* **What you will do**
After locating the line that contains "brown shoe: 14 -> 12" in the data below, set down exactly that line and each one after it through the line that contains "grey domino: 2 -> 0", and nothing more.
[Records provided — start]
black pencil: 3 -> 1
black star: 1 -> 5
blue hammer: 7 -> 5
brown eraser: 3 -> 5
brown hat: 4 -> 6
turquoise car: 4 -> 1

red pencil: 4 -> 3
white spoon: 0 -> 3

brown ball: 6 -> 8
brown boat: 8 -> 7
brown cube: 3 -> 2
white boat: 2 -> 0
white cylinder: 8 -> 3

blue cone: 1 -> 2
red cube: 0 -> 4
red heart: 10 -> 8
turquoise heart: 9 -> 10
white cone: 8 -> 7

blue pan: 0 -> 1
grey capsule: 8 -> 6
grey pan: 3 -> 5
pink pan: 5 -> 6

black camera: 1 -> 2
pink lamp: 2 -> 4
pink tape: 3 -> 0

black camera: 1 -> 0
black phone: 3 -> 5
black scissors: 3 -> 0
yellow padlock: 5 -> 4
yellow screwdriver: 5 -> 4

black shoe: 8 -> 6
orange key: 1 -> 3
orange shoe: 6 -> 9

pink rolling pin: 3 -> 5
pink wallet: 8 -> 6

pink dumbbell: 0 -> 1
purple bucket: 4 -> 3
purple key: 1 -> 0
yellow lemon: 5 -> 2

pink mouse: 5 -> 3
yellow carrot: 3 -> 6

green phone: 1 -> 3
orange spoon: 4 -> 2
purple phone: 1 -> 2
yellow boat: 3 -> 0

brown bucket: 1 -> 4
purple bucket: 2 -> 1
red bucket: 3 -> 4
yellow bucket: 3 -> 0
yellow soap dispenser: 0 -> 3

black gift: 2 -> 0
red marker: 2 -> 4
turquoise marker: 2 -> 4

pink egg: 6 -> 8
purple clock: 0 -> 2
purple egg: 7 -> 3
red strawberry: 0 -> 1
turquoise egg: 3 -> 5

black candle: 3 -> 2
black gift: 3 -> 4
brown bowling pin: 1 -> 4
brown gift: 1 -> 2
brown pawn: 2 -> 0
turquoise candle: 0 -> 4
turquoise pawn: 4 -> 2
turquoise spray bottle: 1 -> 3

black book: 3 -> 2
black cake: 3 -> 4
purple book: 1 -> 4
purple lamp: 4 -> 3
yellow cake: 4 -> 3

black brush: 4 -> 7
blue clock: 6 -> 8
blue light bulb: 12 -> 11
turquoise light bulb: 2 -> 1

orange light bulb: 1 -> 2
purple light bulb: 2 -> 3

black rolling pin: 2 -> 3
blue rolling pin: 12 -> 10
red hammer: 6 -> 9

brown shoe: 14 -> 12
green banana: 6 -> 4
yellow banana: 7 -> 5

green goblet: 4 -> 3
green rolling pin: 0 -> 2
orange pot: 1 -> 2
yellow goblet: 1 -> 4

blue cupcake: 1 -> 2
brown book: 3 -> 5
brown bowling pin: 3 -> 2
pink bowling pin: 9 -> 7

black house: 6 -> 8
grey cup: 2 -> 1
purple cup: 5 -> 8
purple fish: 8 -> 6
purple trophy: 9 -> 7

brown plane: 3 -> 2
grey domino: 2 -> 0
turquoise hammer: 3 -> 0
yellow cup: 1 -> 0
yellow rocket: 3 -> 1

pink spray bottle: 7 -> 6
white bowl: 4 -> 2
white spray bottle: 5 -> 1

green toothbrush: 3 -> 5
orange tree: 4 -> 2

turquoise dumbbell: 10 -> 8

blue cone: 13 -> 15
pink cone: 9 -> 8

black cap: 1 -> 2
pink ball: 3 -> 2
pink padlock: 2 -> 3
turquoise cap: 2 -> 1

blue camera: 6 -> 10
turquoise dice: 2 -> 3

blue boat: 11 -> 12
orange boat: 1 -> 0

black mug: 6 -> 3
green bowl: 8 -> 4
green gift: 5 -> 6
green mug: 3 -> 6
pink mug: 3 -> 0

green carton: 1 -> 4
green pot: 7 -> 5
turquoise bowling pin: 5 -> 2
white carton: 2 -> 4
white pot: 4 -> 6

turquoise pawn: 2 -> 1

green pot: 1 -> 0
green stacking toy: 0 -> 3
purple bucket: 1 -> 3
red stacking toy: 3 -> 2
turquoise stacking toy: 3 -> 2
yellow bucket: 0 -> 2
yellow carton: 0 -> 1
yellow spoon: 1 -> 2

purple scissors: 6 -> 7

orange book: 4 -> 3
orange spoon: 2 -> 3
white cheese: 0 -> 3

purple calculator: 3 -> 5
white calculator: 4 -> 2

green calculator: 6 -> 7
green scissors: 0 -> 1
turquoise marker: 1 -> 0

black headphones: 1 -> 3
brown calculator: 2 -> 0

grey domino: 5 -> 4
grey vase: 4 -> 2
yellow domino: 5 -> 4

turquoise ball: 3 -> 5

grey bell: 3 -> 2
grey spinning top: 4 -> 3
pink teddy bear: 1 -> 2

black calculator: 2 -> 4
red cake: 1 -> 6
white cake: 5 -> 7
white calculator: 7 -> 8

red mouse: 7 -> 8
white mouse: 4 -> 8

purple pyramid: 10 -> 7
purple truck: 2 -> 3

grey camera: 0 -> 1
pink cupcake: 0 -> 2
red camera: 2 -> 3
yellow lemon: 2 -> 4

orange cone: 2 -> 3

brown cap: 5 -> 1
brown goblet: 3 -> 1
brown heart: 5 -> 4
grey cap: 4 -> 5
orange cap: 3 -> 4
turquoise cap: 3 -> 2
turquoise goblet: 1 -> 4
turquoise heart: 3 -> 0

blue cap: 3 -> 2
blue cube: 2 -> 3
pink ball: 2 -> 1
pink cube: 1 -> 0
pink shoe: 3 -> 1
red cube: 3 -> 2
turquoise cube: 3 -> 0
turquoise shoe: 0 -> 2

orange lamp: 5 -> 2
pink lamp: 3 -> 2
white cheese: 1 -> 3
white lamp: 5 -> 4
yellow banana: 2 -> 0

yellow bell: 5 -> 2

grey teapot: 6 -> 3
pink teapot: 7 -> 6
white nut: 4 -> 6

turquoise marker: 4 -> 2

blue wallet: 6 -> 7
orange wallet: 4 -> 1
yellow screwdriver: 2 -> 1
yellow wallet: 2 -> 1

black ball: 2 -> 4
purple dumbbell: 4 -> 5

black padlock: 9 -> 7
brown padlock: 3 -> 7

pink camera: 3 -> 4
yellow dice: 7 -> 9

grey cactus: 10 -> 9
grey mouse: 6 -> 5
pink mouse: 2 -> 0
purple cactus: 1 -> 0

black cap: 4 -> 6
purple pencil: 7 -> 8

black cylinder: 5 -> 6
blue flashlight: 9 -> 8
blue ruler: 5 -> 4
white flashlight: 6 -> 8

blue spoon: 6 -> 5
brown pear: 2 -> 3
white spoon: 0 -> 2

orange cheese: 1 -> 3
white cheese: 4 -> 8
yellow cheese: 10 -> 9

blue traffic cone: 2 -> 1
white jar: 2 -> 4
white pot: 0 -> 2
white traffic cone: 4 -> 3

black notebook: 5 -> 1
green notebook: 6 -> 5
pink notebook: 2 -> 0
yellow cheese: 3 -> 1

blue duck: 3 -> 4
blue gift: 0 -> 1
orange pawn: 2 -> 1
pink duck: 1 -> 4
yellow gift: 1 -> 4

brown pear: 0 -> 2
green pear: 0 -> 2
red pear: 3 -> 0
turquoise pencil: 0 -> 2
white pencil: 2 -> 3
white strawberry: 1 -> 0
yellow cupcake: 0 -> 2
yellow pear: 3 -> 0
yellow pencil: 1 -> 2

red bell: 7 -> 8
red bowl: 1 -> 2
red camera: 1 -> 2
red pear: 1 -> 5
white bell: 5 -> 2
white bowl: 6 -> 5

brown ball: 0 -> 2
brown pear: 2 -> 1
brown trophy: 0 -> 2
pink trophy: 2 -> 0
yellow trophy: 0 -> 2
[Records provided — finish]
* **Result of this task**
brown shoe: 14 -> 12
green banana: 6 -> 4
yellow banana: 7 -> 5

green goblet: 4 -> 3
green rolling pin: 0 -> 2
orange pot: 1 -> 2
yellow goblet: 1 -> 4

blue cupcake: 1 -> 2
brown book: 3 -> 5
brown bowling pin: 3 -> 2
pink bowling pin: 9 -> 7

black house: 6 -> 8
grey cup: 2 -> 1
purple cup: 5 -> 8
purple fish: 8 -> 6
purple trophy: 9 -> 7

brown plane: 3 -> 2
grey domino: 2 -> 0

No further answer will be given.